GIVEN INFORMATION: Begin

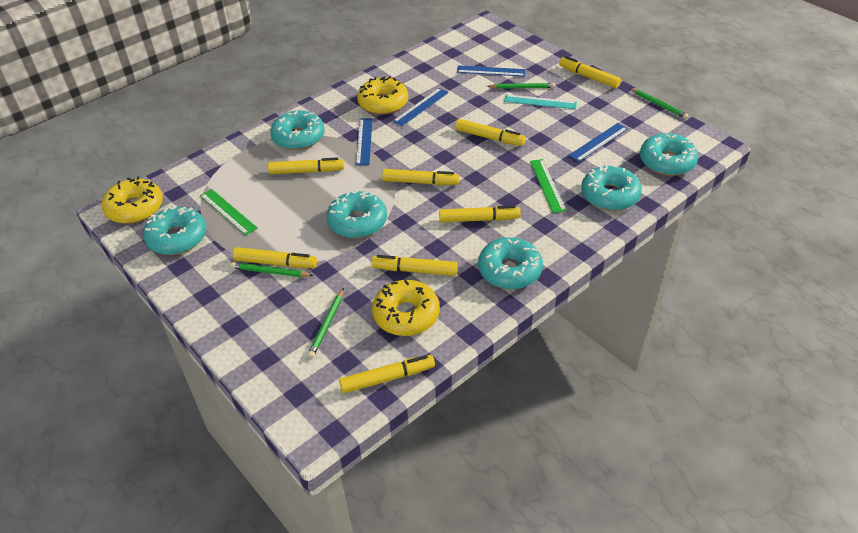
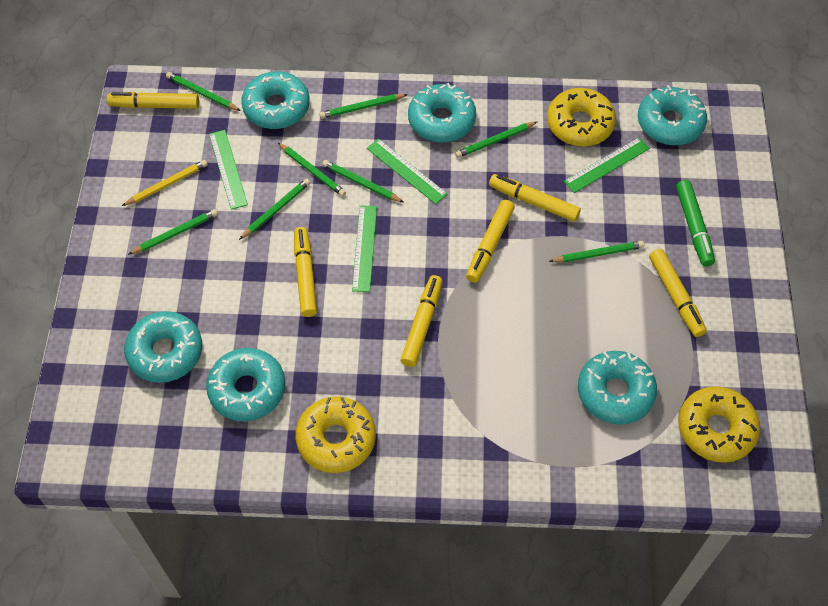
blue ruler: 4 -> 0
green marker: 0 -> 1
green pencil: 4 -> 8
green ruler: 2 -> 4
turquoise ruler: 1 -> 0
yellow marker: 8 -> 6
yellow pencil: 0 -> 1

GIVEN INFORMATION: End

* **EXERCISE BRIEF**
Within the entries above, work out how many lines contain the word "green". The number alone is the answer.

* **ANSWER BELOW**
3